▶ Exercise details
Each entry below should appear again exactly as written, without pictures.

▶ Recorded information
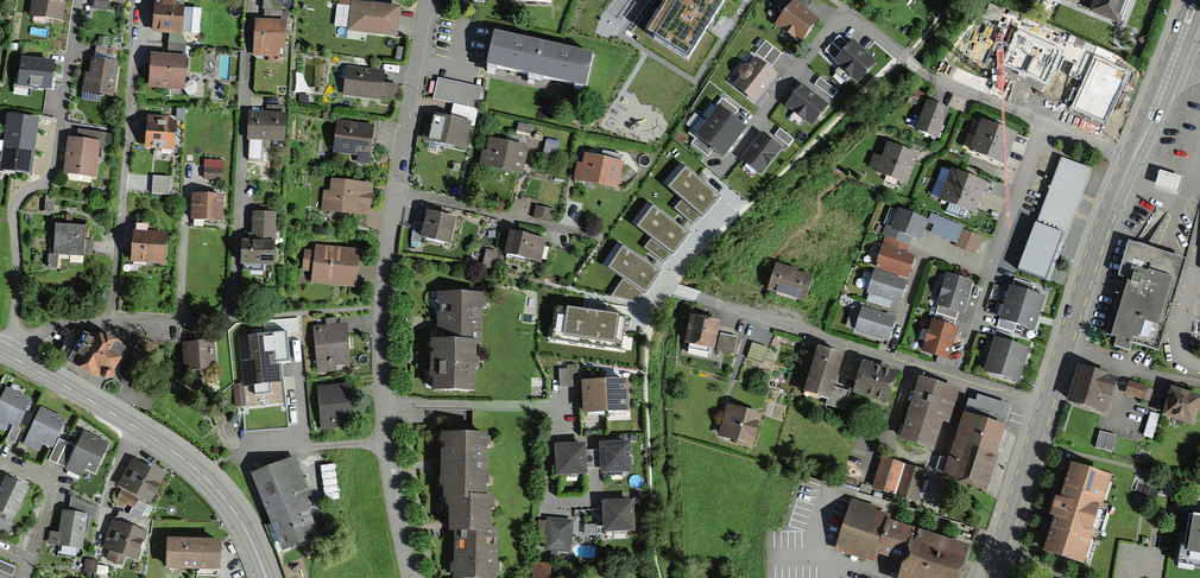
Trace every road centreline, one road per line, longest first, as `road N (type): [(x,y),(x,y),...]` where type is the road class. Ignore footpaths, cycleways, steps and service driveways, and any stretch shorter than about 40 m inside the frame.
road 1 (residential): [(380,404),(381,306),(426,0)]
road 2 (residential): [(1044,412),(663,284)]
road 3 (residential): [(1045,124),(941,83),(844,11),(761,114)]
road 4 (residential): [(19,330),(10,211),(16,197),(48,181),(54,165),(76,0)]
road 5 (tertiary): [(4,355),(189,463),(226,500),(266,577)]
road 6 (primary): [(1044,412),(1131,158)]
road 7 (residential): [(19,330),(217,319),(232,308)]
road 8 (residential): [(380,404),(574,407)]
road 9 (primary): [(993,577),(1044,412)]
road 10 (residential): [(1045,124),(987,270)]
road 11 (residential): [(384,443),(233,456)]
road 12 (residential): [(26,560),(53,490),(48,479),(0,456)]
road 13 (residential): [(408,577),(384,443)]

▶ Result below
Trace every road centreline, one road per line, longest first, as `road N (type): [(x,y),(x,y),...]` where type is the road class. Ignore footpaths, cycleways, steps and service driveways, and any stretch shorter than about 40 m inside the frame.
road 1 (residential): [(380,404),(381,306),(426,0)]
road 2 (residential): [(1044,412),(663,284)]
road 3 (residential): [(1045,124),(941,83),(844,11),(761,114)]
road 4 (residential): [(19,330),(10,211),(16,197),(48,181),(54,165),(76,0)]
road 5 (tertiary): [(4,355),(189,463),(226,500),(266,577)]
road 6 (primary): [(1044,412),(1131,158)]
road 7 (residential): [(19,330),(217,319),(232,308)]
road 8 (residential): [(380,404),(574,407)]
road 9 (primary): [(993,577),(1044,412)]
road 10 (residential): [(1045,124),(987,270)]
road 11 (residential): [(384,443),(233,456)]
road 12 (residential): [(26,560),(53,490),(48,479),(0,456)]
road 13 (residential): [(408,577),(384,443)]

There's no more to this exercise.